# TASK TO CARRY OUT:
Starting at the line that contains "black plate: 1 -> 2" and ending at the line that contains "turquoise vase: 6 -> 5", the lines below are to be given again exactly, with nothing added.
_ _ _ _
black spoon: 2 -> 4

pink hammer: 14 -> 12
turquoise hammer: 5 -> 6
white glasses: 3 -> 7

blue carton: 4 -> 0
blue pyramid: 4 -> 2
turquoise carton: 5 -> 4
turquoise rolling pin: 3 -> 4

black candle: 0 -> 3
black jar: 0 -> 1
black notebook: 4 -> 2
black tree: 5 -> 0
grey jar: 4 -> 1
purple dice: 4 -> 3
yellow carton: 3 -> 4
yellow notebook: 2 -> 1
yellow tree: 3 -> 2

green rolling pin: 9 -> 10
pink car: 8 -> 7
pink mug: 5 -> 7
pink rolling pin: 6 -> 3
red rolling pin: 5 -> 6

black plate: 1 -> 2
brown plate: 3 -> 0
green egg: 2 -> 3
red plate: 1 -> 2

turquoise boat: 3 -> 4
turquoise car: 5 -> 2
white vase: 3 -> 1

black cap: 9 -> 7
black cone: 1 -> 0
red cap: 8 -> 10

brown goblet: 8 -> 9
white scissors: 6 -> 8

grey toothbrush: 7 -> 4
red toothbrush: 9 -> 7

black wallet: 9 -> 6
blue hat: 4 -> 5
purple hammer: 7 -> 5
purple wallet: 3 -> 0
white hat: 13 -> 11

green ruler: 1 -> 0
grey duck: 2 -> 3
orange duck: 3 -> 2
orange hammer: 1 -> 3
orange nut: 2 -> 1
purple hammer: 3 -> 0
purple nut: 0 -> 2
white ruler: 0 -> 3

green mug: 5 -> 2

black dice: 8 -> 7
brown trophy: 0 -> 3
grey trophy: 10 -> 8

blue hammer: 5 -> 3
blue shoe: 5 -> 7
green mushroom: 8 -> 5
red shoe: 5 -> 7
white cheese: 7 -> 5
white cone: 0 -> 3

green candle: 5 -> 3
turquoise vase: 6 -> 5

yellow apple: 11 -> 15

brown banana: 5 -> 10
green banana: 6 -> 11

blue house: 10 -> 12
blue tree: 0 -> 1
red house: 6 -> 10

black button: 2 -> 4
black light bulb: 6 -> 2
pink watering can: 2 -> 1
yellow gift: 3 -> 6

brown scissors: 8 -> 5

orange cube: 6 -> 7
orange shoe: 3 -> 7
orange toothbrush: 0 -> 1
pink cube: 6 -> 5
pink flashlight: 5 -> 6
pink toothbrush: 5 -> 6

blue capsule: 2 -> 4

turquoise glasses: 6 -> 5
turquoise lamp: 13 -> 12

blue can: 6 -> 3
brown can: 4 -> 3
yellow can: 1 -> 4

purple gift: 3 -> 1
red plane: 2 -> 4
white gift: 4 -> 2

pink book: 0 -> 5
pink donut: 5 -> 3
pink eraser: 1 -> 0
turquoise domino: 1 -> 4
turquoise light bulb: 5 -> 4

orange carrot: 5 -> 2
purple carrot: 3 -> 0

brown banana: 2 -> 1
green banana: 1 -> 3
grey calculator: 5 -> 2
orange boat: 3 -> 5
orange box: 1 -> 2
_ _ _ _
# THE COMPLETED TASK:
black plate: 1 -> 2
brown plate: 3 -> 0
green egg: 2 -> 3
red plate: 1 -> 2

turquoise boat: 3 -> 4
turquoise car: 5 -> 2
white vase: 3 -> 1

black cap: 9 -> 7
black cone: 1 -> 0
red cap: 8 -> 10

brown goblet: 8 -> 9
white scissors: 6 -> 8

grey toothbrush: 7 -> 4
red toothbrush: 9 -> 7

black wallet: 9 -> 6
blue hat: 4 -> 5
purple hammer: 7 -> 5
purple wallet: 3 -> 0
white hat: 13 -> 11

green ruler: 1 -> 0
grey duck: 2 -> 3
orange duck: 3 -> 2
orange hammer: 1 -> 3
orange nut: 2 -> 1
purple hammer: 3 -> 0
purple nut: 0 -> 2
white ruler: 0 -> 3

green mug: 5 -> 2

black dice: 8 -> 7
brown trophy: 0 -> 3
grey trophy: 10 -> 8

blue hammer: 5 -> 3
blue shoe: 5 -> 7
green mushroom: 8 -> 5
red shoe: 5 -> 7
white cheese: 7 -> 5
white cone: 0 -> 3

green candle: 5 -> 3
turquoise vase: 6 -> 5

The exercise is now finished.